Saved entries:

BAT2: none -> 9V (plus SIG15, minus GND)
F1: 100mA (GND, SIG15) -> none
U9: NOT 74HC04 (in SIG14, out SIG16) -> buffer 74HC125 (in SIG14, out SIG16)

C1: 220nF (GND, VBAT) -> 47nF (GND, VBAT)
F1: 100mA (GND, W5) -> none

## What you will do:
What lines above contain the word "none"? Return each such line.

## Response to this task:
BAT2: none -> 9V (plus SIG15, minus GND)
F1: 100mA (GND, SIG15) -> none
F1: 100mA (GND, W5) -> none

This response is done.